* **Task brief**
Repeat the entries exactly, and do not carry the pictures over.

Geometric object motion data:
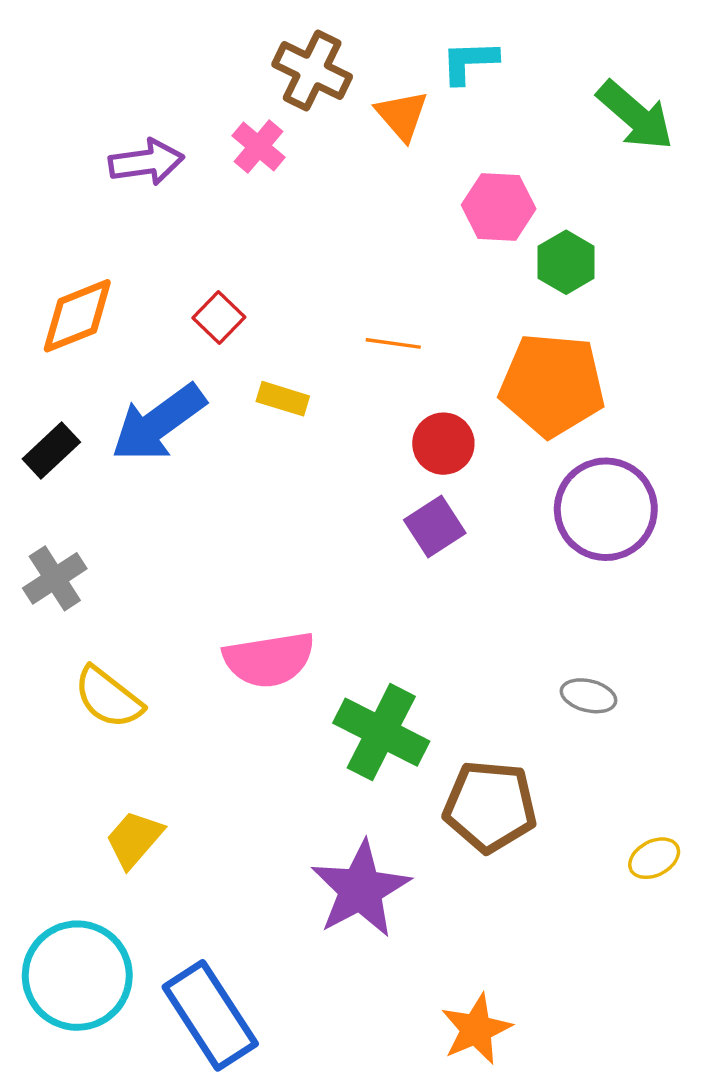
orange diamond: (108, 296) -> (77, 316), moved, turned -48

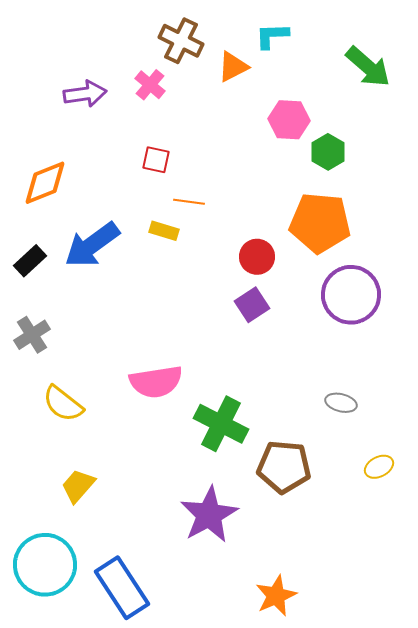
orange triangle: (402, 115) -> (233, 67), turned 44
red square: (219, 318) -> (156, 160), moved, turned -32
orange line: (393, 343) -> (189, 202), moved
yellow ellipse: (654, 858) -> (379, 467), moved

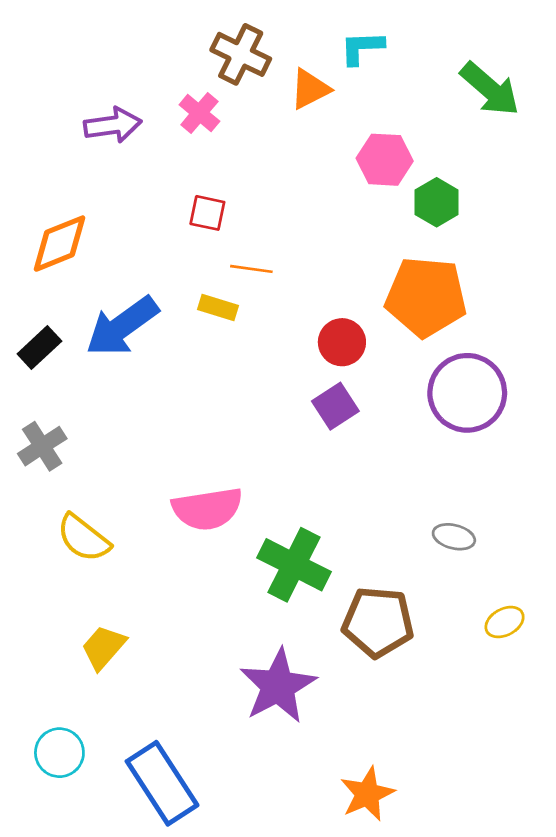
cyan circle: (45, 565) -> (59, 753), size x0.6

* **Task answer**
orange diamond: (108, 296) -> (77, 316), moved, turned -48

orange triangle: (402, 115) -> (233, 67), turned 44
red square: (219, 318) -> (156, 160), moved, turned -32
orange line: (393, 343) -> (189, 202), moved
yellow ellipse: (654, 858) -> (379, 467), moved

cyan circle: (45, 565) -> (59, 753), size x0.6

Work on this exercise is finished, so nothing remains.